Dataset entries =

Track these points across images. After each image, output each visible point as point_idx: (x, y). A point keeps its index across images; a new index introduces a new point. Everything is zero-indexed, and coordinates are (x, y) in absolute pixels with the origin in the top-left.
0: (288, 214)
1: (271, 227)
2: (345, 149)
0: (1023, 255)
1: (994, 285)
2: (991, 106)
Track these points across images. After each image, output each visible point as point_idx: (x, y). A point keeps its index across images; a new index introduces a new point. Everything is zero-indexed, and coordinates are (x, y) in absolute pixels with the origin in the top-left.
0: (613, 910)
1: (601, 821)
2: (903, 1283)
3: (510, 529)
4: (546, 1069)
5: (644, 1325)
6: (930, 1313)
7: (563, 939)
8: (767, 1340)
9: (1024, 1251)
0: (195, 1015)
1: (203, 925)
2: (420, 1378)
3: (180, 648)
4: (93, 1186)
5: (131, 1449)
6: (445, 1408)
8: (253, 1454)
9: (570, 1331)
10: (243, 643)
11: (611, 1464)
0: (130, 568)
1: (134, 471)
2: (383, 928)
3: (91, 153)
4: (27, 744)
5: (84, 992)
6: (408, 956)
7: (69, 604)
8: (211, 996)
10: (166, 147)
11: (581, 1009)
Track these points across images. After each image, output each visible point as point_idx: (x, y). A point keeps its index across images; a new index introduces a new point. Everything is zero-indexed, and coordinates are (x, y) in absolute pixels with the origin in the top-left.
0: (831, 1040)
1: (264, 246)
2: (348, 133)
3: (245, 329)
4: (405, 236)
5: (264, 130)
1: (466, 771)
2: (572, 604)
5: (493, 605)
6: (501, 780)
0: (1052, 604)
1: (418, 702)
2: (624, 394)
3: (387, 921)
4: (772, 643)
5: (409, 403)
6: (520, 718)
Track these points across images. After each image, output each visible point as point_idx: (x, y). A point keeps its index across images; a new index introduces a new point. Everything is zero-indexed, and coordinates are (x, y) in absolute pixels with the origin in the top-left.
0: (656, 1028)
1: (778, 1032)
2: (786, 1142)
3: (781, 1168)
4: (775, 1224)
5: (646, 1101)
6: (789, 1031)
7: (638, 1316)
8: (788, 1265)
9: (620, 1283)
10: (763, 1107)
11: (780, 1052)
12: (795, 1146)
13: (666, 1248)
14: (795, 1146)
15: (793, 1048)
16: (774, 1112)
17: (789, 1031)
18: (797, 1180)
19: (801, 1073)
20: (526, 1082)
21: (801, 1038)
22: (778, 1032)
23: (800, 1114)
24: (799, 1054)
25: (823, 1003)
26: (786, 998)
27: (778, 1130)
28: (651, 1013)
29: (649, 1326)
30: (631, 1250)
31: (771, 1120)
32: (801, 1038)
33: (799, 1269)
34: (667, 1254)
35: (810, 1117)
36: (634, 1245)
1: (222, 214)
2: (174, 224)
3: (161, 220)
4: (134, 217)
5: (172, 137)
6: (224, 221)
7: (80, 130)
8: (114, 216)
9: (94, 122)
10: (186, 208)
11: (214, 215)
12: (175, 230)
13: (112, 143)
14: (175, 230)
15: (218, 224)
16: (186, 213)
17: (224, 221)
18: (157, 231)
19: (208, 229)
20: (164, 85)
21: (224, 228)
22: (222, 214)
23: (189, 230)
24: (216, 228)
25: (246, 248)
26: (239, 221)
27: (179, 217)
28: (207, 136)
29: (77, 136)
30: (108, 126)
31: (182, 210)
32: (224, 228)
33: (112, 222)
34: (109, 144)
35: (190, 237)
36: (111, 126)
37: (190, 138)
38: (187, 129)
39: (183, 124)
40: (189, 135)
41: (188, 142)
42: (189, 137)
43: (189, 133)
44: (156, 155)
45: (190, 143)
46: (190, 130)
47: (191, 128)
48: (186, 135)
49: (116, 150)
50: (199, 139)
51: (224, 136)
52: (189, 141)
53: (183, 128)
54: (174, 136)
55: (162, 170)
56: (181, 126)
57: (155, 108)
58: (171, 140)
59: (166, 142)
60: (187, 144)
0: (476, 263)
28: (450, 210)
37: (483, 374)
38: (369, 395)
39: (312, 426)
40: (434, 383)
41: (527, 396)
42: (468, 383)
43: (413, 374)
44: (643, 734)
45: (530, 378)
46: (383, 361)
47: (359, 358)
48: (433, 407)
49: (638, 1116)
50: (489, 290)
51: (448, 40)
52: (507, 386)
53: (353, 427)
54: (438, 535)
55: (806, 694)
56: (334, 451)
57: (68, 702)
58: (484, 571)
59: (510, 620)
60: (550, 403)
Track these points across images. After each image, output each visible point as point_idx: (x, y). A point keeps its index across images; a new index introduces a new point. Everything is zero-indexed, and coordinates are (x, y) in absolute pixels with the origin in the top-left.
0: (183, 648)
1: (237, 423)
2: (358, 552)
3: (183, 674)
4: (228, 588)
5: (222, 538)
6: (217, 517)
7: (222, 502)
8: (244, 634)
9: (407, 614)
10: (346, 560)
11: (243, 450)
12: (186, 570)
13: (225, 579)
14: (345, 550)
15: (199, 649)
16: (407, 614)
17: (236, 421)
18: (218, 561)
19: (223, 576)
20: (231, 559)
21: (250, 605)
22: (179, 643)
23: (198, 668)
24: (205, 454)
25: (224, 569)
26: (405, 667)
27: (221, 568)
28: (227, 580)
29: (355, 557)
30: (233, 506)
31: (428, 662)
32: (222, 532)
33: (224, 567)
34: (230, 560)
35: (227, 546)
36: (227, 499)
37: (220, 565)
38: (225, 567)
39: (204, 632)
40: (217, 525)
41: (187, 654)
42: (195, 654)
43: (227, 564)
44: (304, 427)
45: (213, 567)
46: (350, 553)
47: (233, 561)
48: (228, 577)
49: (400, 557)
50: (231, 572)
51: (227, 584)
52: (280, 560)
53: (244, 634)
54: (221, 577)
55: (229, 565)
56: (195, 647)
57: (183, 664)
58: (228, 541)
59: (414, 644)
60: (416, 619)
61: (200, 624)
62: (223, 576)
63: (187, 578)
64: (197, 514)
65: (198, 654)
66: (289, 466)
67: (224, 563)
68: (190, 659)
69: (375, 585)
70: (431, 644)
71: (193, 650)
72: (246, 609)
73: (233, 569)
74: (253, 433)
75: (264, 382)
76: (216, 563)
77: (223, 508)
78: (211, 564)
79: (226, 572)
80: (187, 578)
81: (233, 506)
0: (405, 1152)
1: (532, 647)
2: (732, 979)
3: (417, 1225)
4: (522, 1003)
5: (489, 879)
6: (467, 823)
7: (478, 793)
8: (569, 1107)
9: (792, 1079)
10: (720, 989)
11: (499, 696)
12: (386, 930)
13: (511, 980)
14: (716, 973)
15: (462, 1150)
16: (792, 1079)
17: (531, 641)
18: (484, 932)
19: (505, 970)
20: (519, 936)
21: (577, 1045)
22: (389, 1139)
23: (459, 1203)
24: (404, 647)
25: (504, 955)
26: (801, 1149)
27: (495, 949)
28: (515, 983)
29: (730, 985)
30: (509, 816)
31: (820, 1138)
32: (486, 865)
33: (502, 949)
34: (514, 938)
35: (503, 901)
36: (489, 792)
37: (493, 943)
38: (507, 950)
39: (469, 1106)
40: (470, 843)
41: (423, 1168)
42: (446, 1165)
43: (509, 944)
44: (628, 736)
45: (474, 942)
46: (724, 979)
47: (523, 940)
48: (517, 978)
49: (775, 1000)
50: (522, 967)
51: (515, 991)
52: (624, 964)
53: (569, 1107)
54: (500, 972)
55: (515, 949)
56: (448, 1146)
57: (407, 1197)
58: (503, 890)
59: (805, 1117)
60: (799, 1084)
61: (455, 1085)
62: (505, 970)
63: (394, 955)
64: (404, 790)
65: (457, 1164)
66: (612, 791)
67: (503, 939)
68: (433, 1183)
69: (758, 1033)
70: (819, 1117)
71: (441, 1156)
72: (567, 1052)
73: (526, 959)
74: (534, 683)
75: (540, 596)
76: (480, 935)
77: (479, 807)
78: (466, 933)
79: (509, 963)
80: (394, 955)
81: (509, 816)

What you are asked to do = Reproduce the lines above word for word, from the line with "37: (190, 138)" to the line with "60: (550, 403)", including both of those lines.

Solution to the exercise =
37: (190, 138)
38: (187, 129)
39: (183, 124)
40: (189, 135)
41: (188, 142)
42: (189, 137)
43: (189, 133)
44: (156, 155)
45: (190, 143)
46: (190, 130)
47: (191, 128)
48: (186, 135)
49: (116, 150)
50: (199, 139)
51: (224, 136)
52: (189, 141)
53: (183, 128)
54: (174, 136)
55: (162, 170)
56: (181, 126)
57: (155, 108)
58: (171, 140)
59: (166, 142)
60: (187, 144)
0: (476, 263)
28: (450, 210)
37: (483, 374)
38: (369, 395)
39: (312, 426)
40: (434, 383)
41: (527, 396)
42: (468, 383)
43: (413, 374)
44: (643, 734)
45: (530, 378)
46: (383, 361)
47: (359, 358)
48: (433, 407)
49: (638, 1116)
50: (489, 290)
51: (448, 40)
52: (507, 386)
53: (353, 427)
54: (438, 535)
55: (806, 694)
56: (334, 451)
57: (68, 702)
58: (484, 571)
59: (510, 620)
60: (550, 403)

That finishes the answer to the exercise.